## ACTIVITY
The entries that follow include a run beginning at the line with "D3: LED (A NET4, K" and ending at the line with "IC2 pin RA2: none -> NET13"; restate that run word for word and leave the rest out.

─── DATASET ENTRIES ───

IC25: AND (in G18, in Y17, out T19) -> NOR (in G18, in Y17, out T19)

───
─── DATASET ENTRIES ───

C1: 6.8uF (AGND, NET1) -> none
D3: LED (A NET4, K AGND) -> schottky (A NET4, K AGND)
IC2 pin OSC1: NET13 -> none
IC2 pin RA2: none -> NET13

───

## SOLUTION TO THIS EXERCISE
D3: LED (A NET4, K AGND) -> schottky (A NET4, K AGND)
IC2 pin OSC1: NET13 -> none
IC2 pin RA2: none -> NET13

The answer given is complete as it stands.